>>

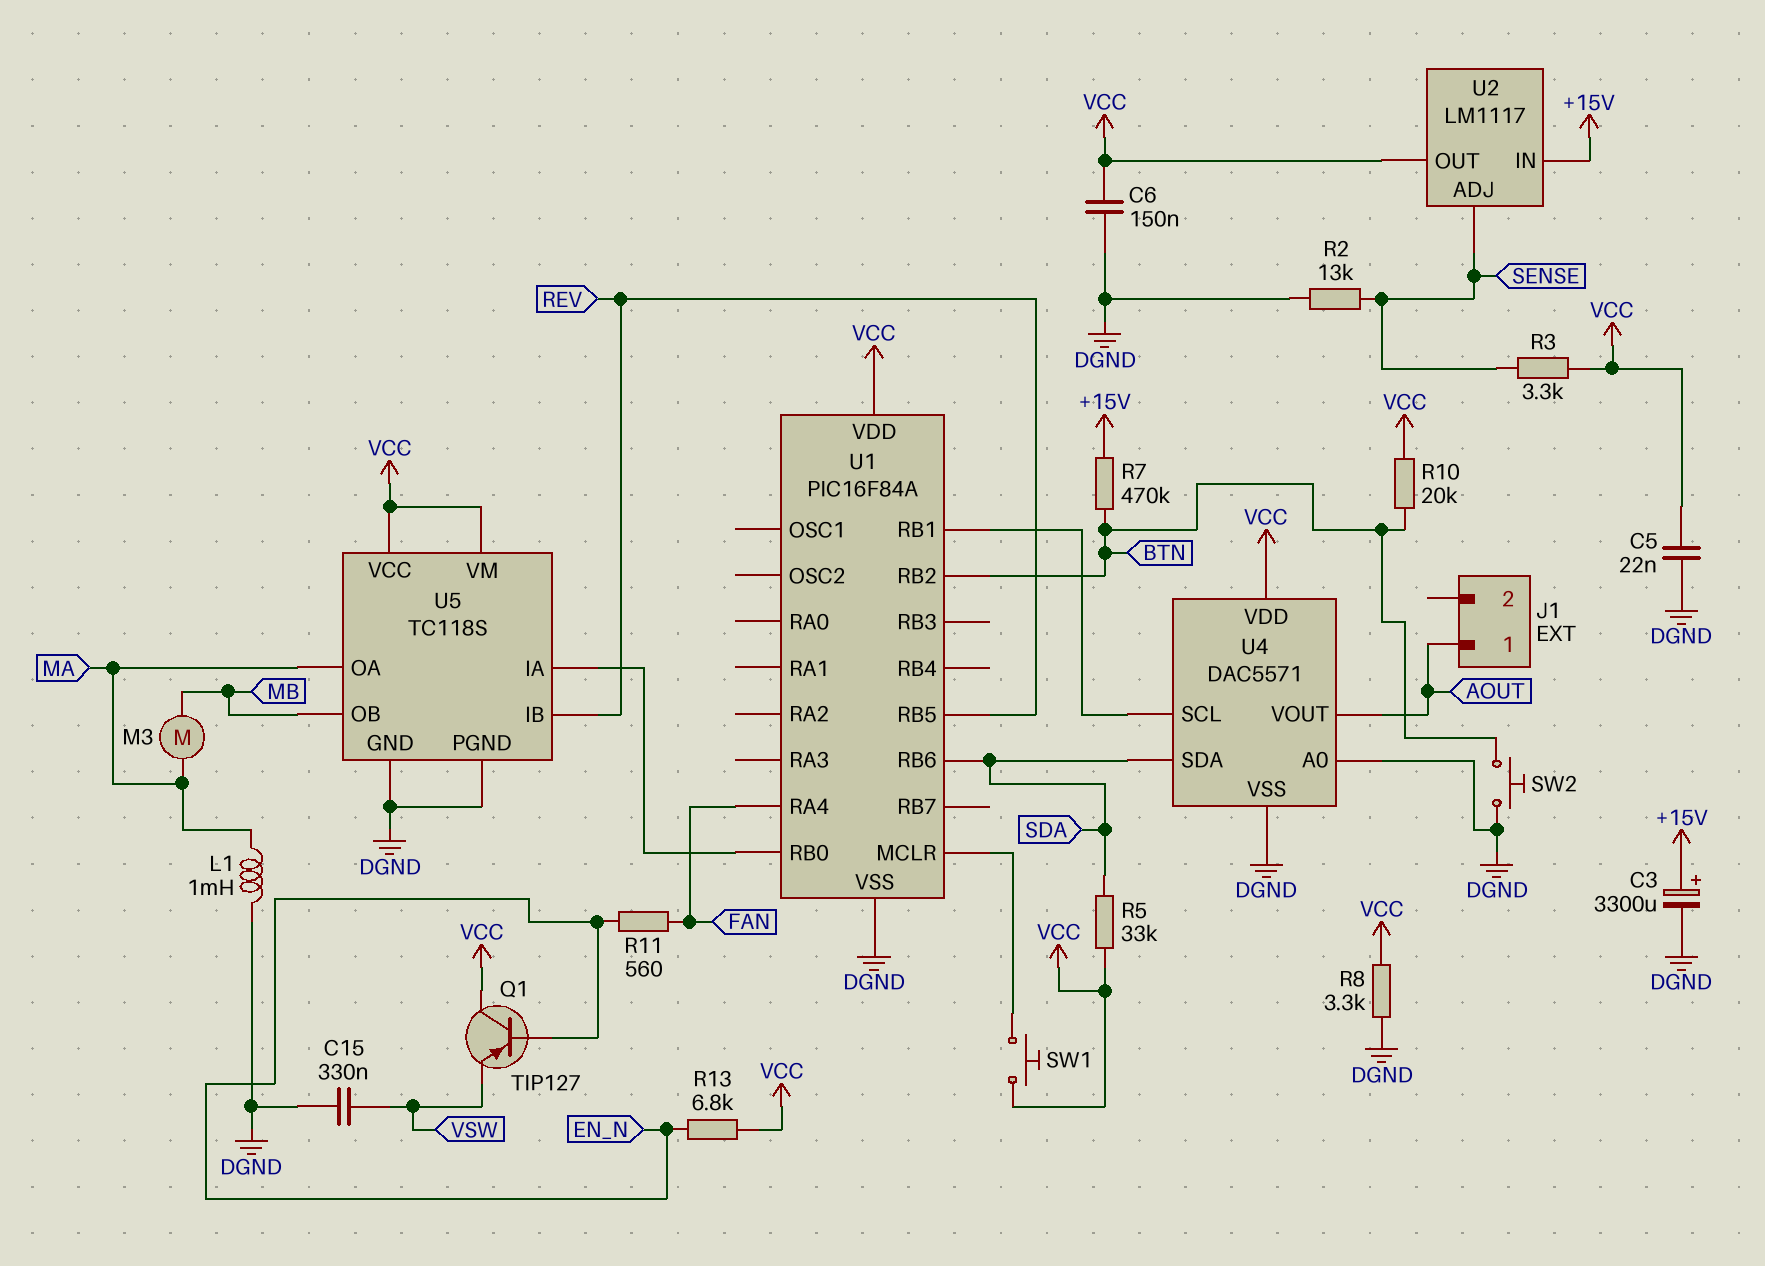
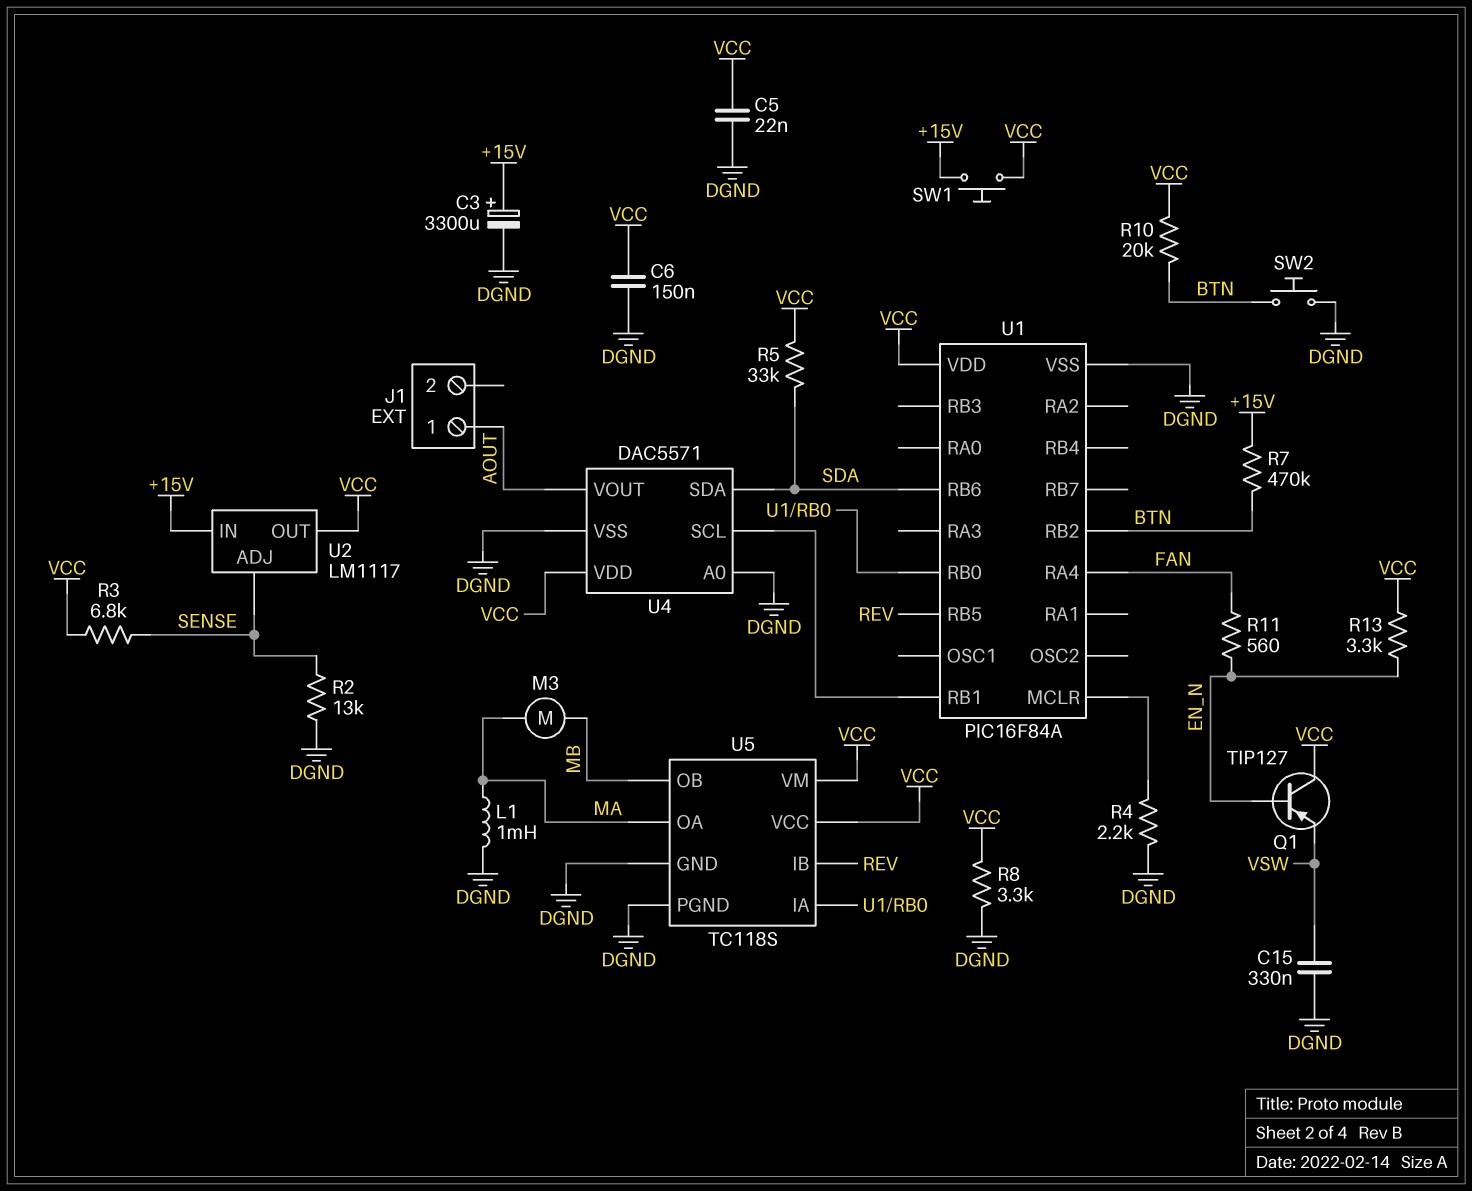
R3: 3.3k (SENSE, VCC) -> 6.8k (SENSE, VCC)
R4: none -> 2.2k (DGND, U1/MCLR)
R13: 6.8k (EN_N, VCC) -> 3.3k (EN_N, VCC)
SW1: button (U1/MCLR, VCC) -> button (+15V, VCC)

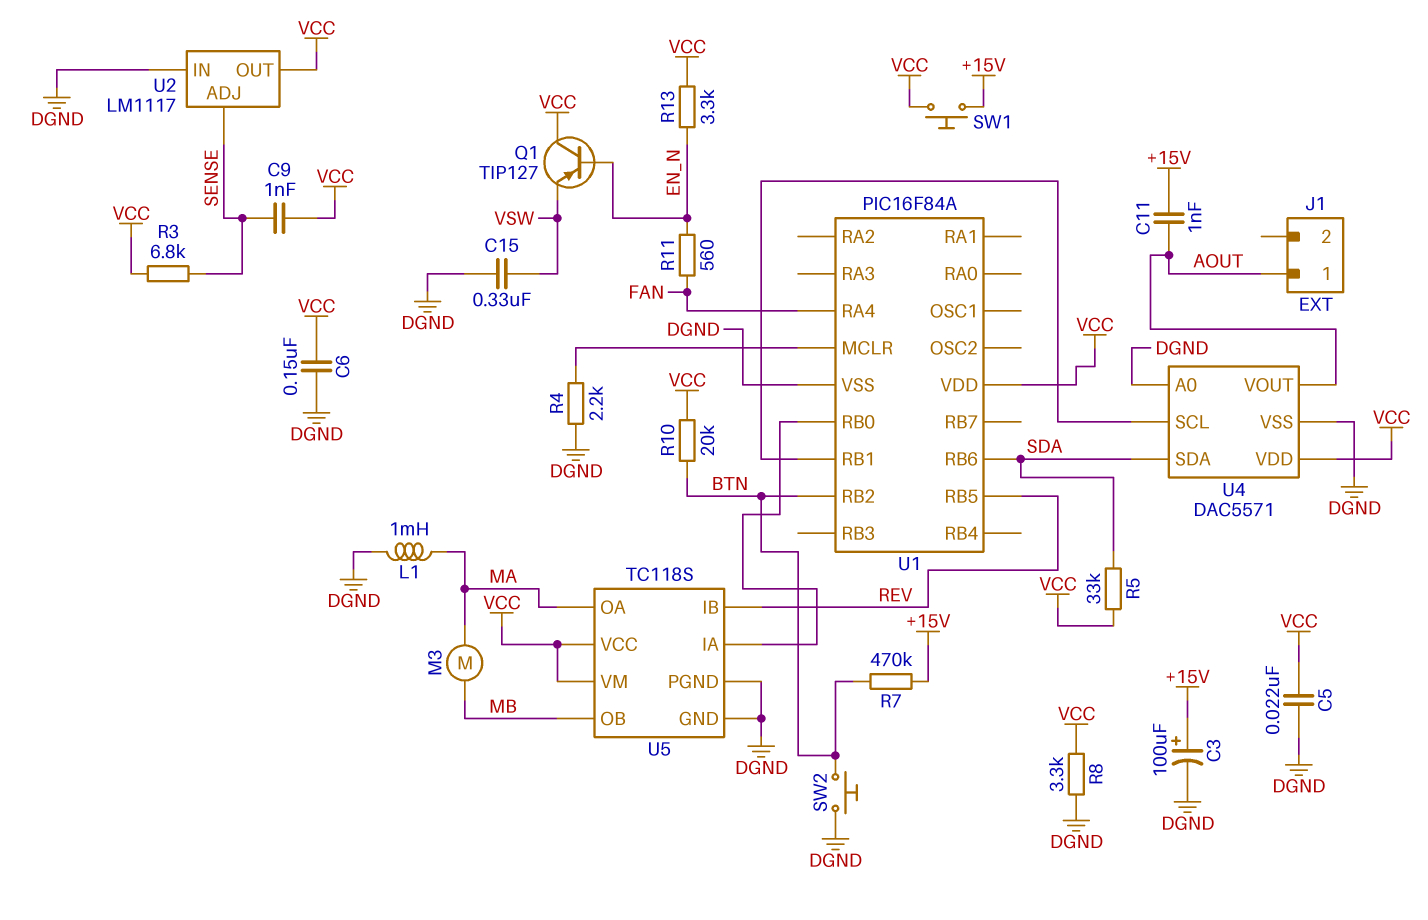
C3: 3300uF (plus +15V, minus DGND) -> 100uF (plus +15V, minus DGND)
C9: none -> 1nF (SENSE, VCC)
C11: none -> 1nF (+15V, AOUT)
R2: 13k (DGND, SENSE) -> none
U2 pin IN: +15V -> DGND

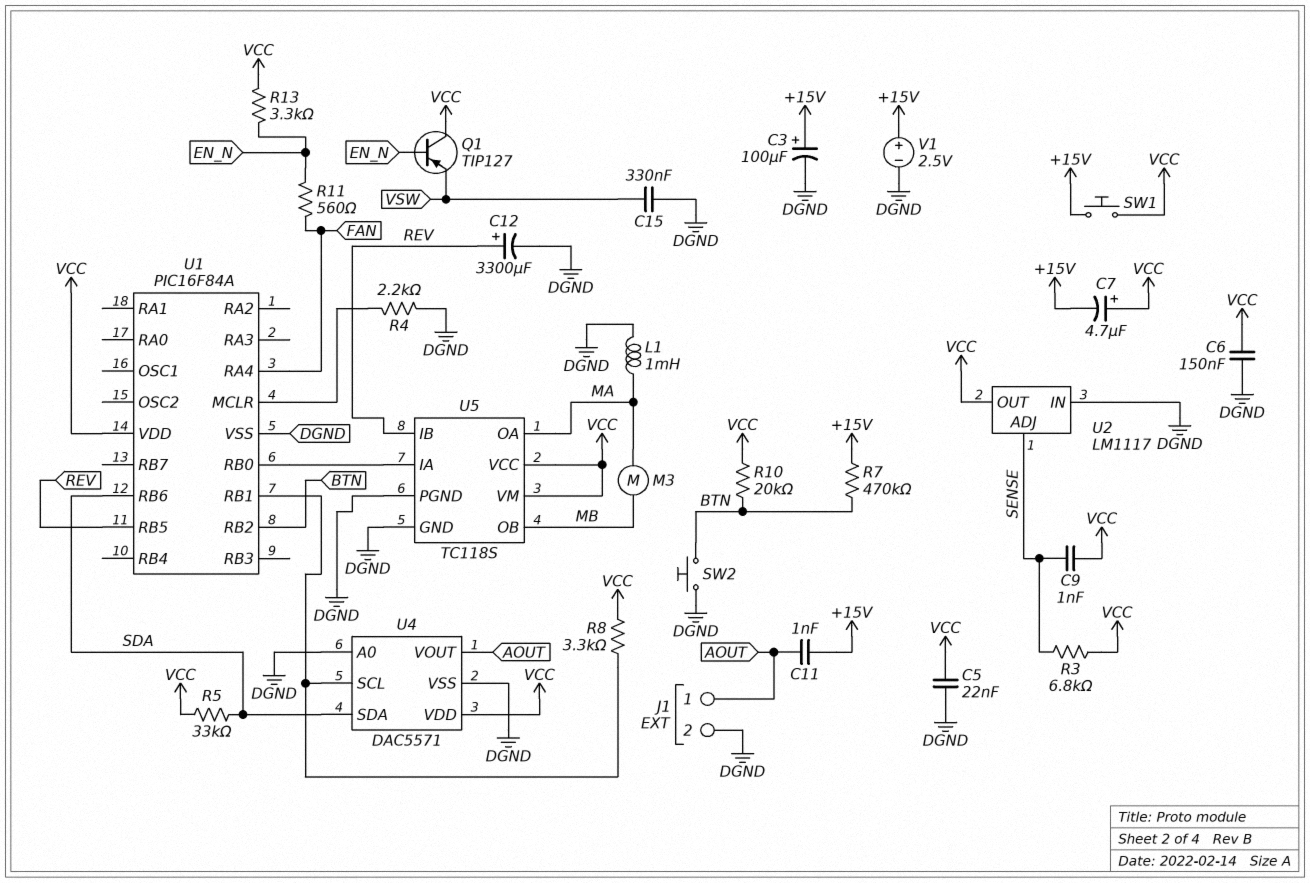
C7: none -> 4.7uF (plus VCC, minus +15V)
C12: none -> 3300uF (plus REV, minus DGND)
J1 pin 2: none -> DGND
R8: 3.3k (DGND, VCC) -> 3.3k (U1/RB1, VCC)
V1: none -> 2.5V (plus +15V, minus DGND)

<<

**EXERCISE**
For each line above that has the word "none", add one to a tally, and report the final tally alone.

**THE COMPLETED TASK**
8